→ INPUT ROWS

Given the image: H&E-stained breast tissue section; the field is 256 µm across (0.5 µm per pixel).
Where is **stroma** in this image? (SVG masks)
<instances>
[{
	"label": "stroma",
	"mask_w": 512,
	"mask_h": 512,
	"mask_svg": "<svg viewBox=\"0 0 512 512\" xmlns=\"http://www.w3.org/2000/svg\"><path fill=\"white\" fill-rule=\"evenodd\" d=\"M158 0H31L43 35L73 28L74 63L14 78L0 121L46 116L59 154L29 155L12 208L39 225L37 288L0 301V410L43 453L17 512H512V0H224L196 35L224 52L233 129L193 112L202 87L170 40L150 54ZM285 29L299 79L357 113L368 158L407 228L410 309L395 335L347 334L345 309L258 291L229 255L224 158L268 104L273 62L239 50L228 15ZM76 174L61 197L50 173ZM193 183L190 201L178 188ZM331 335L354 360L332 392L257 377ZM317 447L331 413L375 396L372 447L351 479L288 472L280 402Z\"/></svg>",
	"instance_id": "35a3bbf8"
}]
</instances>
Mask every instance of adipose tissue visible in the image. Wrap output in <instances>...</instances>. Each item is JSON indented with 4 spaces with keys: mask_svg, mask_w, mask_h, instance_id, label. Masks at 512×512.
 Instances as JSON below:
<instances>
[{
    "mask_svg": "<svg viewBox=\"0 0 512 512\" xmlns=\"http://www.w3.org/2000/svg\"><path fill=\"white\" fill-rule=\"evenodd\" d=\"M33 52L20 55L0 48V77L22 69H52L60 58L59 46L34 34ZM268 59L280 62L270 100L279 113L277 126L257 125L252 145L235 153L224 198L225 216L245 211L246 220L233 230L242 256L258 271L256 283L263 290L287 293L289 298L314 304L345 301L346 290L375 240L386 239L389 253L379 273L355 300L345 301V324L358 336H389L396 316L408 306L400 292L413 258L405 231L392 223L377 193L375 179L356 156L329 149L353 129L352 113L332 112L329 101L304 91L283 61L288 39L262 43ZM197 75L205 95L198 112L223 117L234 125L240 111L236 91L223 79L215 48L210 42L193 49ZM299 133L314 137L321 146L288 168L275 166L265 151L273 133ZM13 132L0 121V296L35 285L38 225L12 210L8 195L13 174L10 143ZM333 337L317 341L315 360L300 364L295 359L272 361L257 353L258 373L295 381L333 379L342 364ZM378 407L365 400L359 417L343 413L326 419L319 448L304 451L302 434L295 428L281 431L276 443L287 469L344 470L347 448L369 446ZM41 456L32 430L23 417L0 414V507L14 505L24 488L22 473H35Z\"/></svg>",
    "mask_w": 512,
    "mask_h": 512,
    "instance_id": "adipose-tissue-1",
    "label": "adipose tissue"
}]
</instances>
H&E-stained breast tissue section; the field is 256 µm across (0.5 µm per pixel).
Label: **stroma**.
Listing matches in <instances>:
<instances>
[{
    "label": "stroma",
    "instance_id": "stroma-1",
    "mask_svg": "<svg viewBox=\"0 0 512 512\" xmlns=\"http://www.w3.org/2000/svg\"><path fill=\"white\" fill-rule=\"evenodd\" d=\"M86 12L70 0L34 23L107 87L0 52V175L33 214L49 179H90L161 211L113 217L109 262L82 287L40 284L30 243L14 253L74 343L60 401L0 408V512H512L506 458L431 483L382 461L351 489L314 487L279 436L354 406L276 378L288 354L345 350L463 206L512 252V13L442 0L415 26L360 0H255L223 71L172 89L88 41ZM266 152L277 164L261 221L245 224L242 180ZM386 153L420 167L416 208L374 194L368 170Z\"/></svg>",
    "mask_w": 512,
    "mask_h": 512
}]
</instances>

→ WORK REQUIRED
Above are the records. Copy every line in them holding "section".

→ TASK RESULT
Given the image: H&E-stained breast tissue section; the field is 256 µm across (0.5 µm per pixel).
H&E-stained breast tissue section; the field is 256 µm across (0.5 µm per pixel).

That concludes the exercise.